• [INFORMATION PROVIDED]:
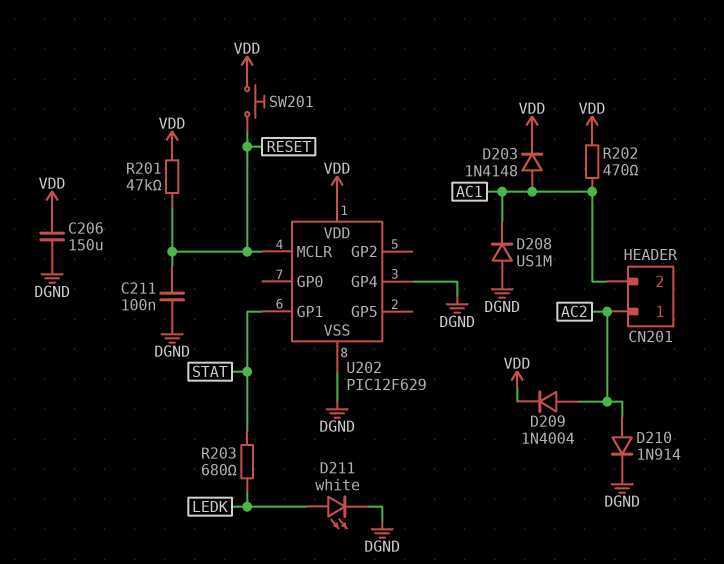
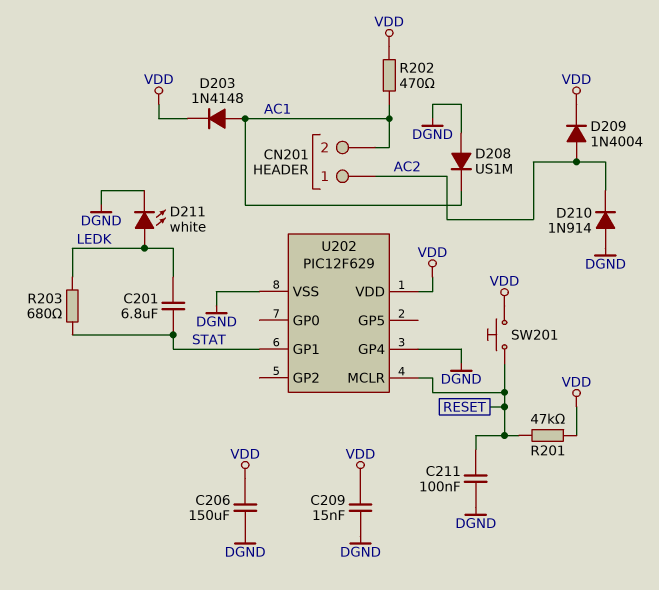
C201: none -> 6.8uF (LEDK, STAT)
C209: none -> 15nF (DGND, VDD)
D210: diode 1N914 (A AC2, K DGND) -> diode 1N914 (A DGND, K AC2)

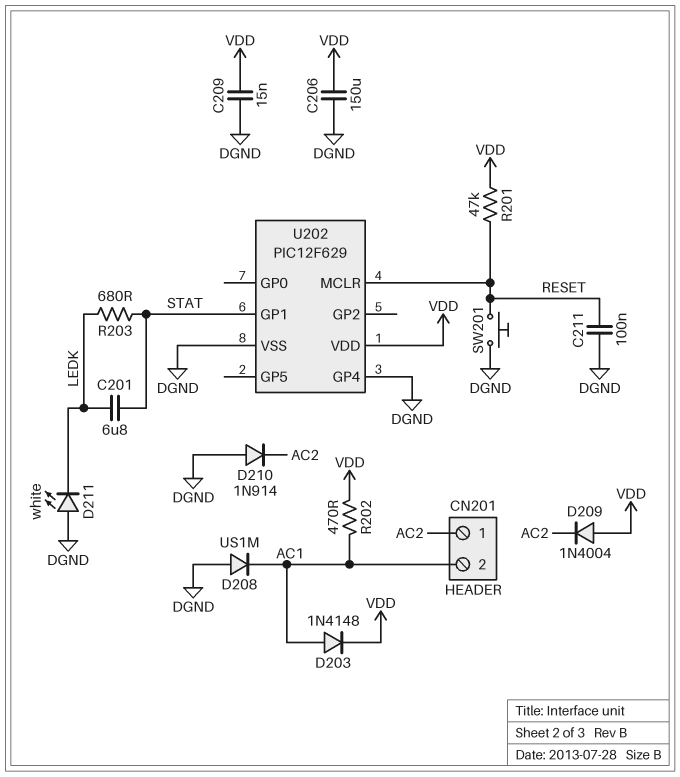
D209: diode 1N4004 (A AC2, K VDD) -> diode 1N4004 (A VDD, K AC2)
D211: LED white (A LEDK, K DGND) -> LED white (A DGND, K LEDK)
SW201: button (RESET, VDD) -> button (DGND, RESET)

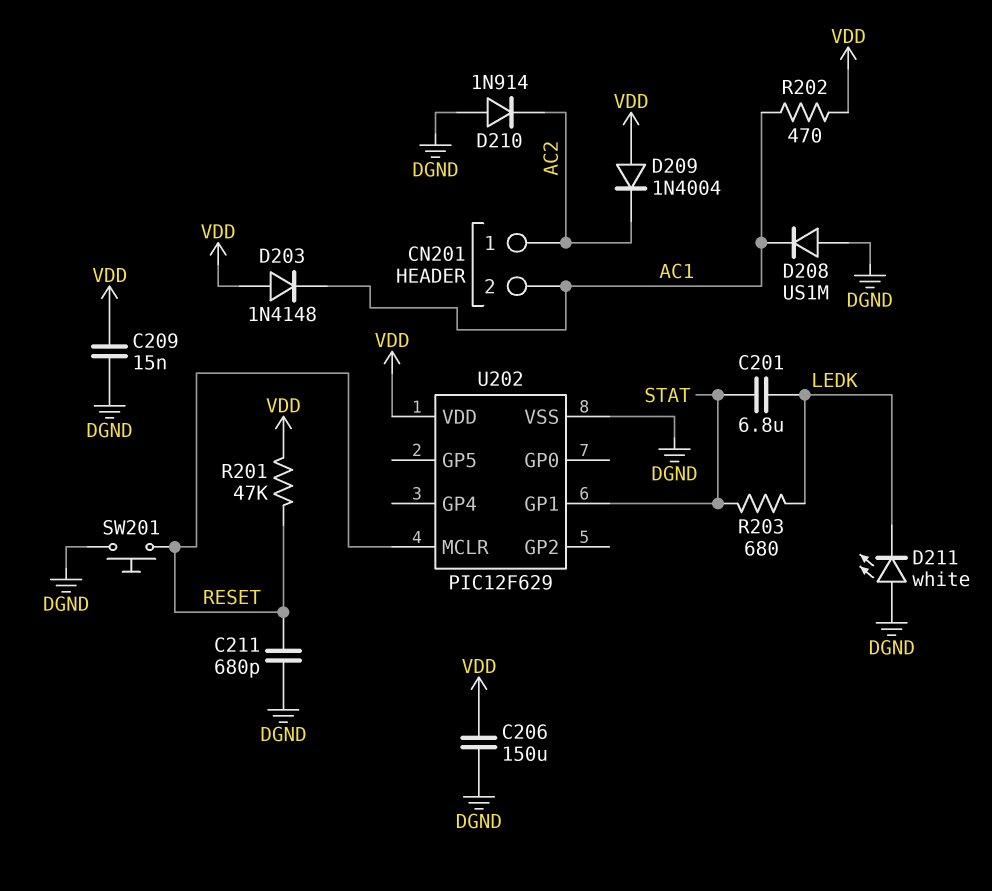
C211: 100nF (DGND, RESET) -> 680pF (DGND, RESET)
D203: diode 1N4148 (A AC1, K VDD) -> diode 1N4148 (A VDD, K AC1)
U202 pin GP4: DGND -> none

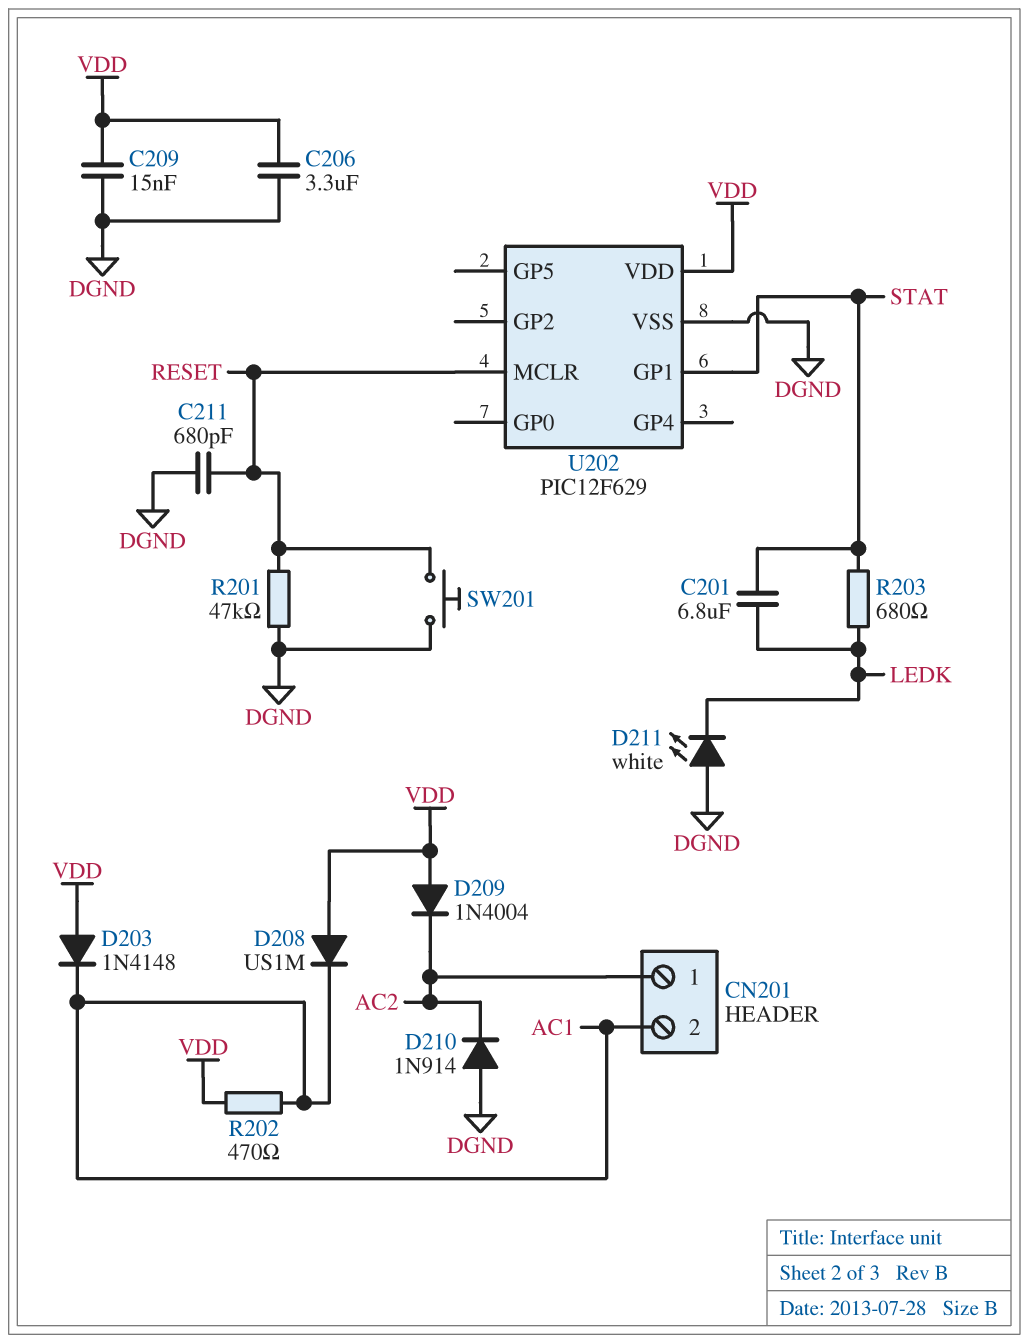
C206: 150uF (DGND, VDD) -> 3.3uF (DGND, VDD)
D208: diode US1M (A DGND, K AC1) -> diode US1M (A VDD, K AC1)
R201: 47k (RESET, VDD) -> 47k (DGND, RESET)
--
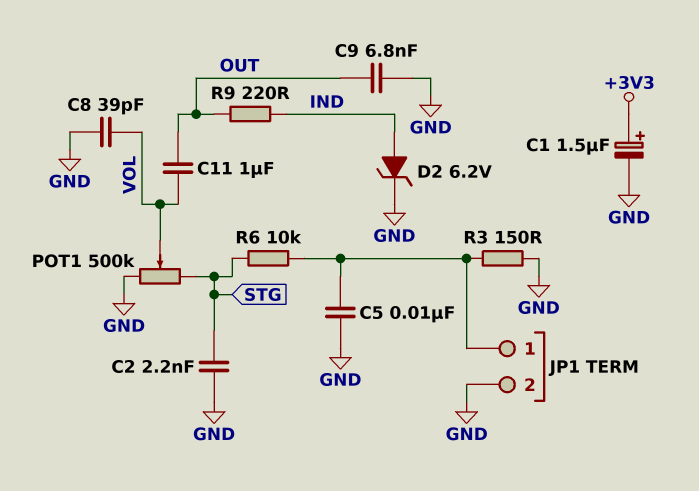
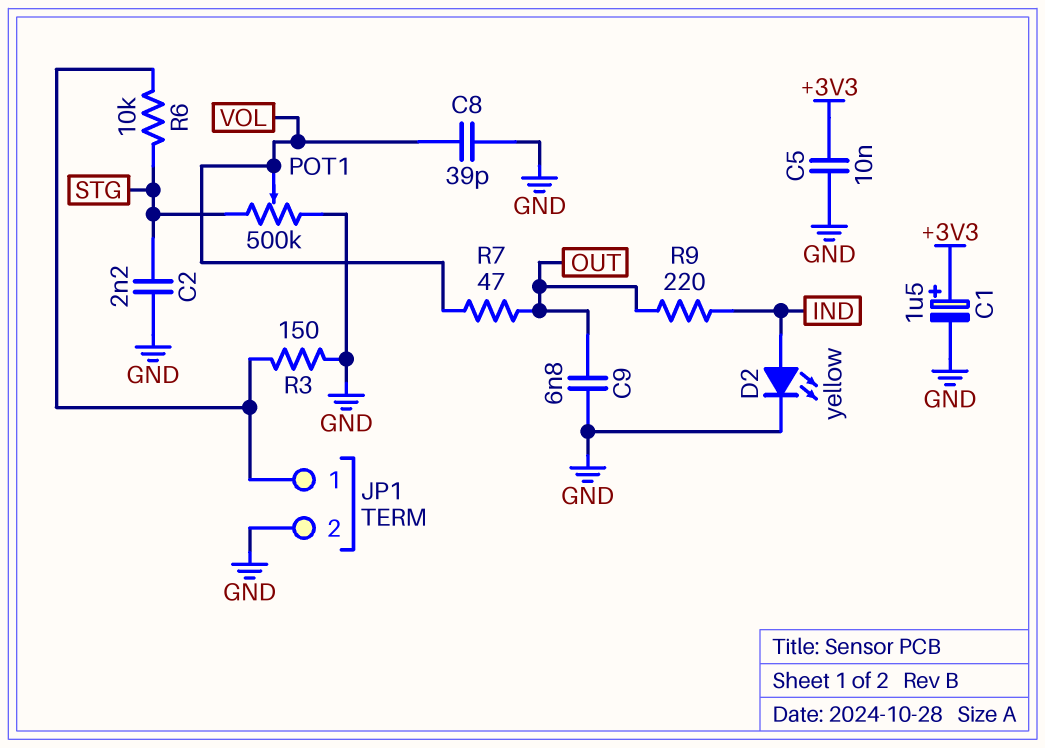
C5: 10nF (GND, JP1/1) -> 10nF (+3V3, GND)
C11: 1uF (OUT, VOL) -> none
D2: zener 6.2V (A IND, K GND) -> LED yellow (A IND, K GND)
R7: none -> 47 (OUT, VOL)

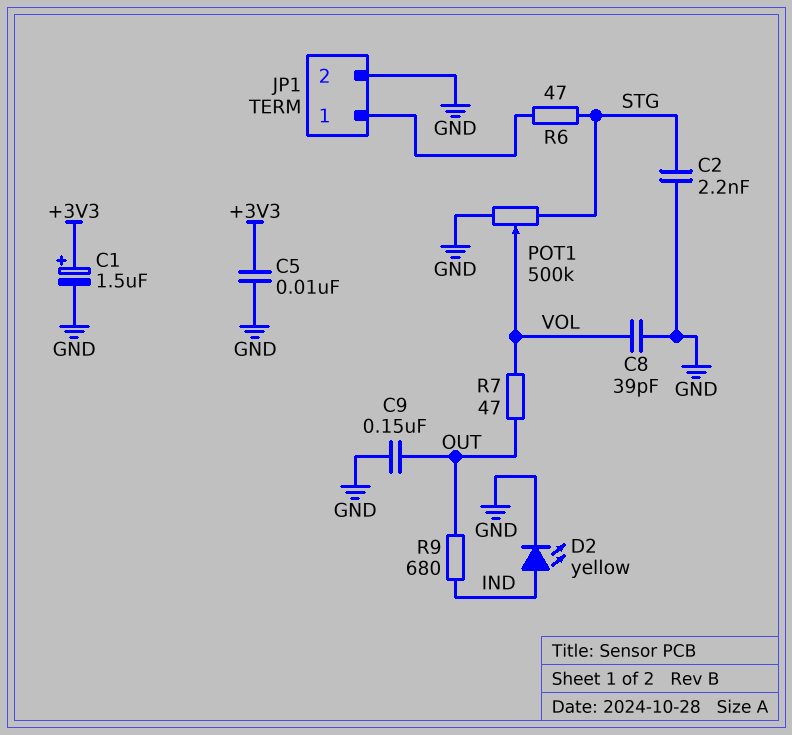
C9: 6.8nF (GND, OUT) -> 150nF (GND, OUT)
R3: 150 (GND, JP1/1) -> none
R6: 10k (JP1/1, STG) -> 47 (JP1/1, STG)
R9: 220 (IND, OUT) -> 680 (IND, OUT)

• [WHAT YOU SHOULD DO]: All lines above with "LEDK" in them should be returned.

• [SOLUTION]:
C201: none -> 6.8uF (LEDK, STAT)
D211: LED white (A LEDK, K DGND) -> LED white (A DGND, K LEDK)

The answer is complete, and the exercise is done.